RECORDS PROVIDED:
==========

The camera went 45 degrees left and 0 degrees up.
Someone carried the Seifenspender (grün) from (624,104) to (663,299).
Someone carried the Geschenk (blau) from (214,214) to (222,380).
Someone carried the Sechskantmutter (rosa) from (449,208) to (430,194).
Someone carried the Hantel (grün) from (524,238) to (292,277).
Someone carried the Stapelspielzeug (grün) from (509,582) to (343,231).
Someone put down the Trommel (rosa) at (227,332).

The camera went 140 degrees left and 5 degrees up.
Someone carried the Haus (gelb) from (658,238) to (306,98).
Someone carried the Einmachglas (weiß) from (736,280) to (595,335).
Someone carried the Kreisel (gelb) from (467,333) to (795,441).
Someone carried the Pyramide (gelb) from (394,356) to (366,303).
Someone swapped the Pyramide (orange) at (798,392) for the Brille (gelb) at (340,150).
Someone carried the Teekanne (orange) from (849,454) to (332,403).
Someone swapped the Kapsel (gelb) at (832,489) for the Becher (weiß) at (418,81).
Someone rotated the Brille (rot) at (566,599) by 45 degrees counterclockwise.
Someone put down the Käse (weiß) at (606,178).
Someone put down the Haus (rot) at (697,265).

==========

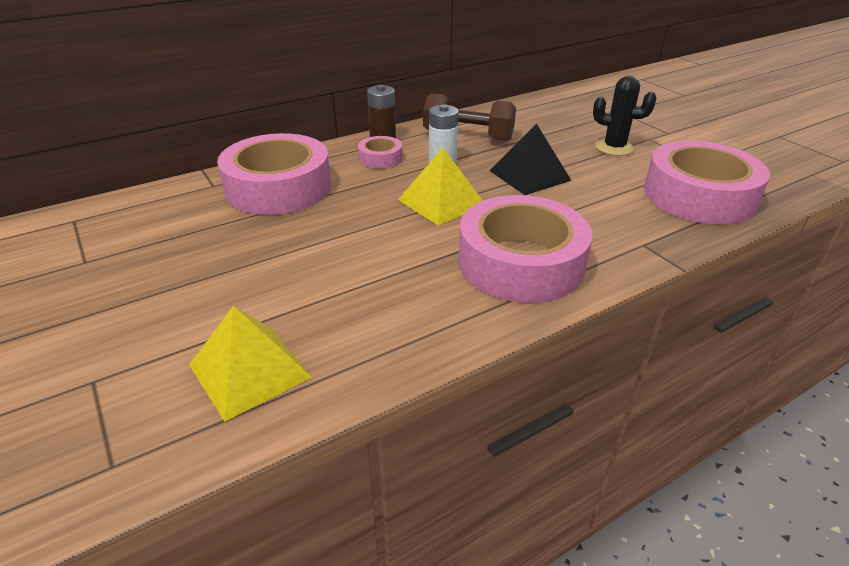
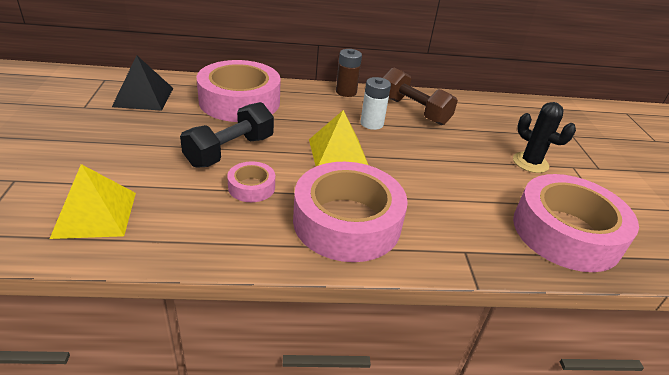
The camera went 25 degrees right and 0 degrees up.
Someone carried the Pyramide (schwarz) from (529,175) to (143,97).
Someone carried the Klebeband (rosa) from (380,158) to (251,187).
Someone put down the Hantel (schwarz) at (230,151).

==========

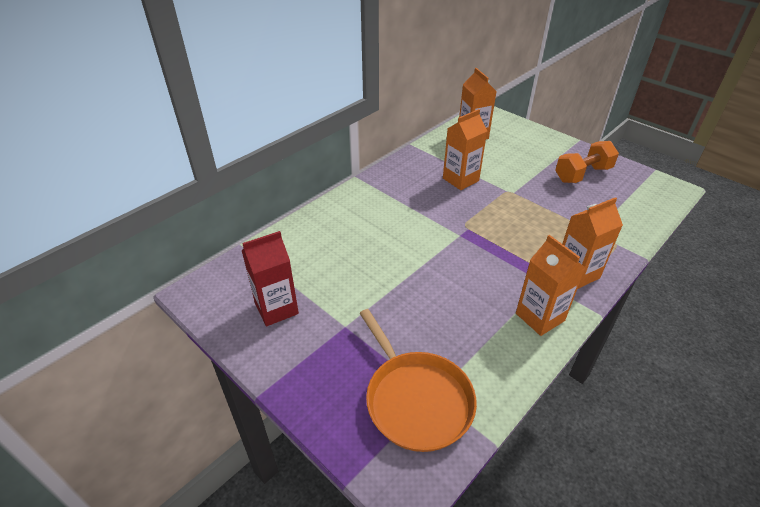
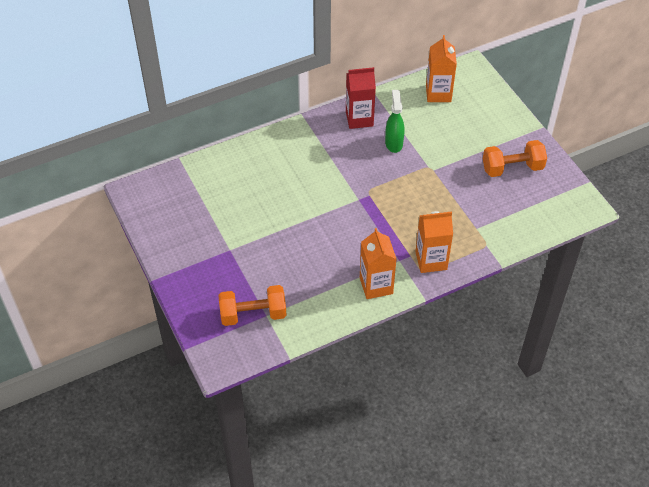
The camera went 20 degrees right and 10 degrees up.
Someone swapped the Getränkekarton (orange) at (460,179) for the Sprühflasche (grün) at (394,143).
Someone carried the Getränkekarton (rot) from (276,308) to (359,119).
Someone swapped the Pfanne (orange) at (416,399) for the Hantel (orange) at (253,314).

==========

PROBLEM TO SOLVE:
Reproduce exactly the entries above, limited to the lines from the one with "Someone carried the Hantel" through the one with "Someone carried the Stapelspielzeug", both included.

ANSWER:
Someone carried the Hantel (grün) from (524,238) to (292,277).
Someone carried the Stapelspielzeug (grün) from (509,582) to (343,231).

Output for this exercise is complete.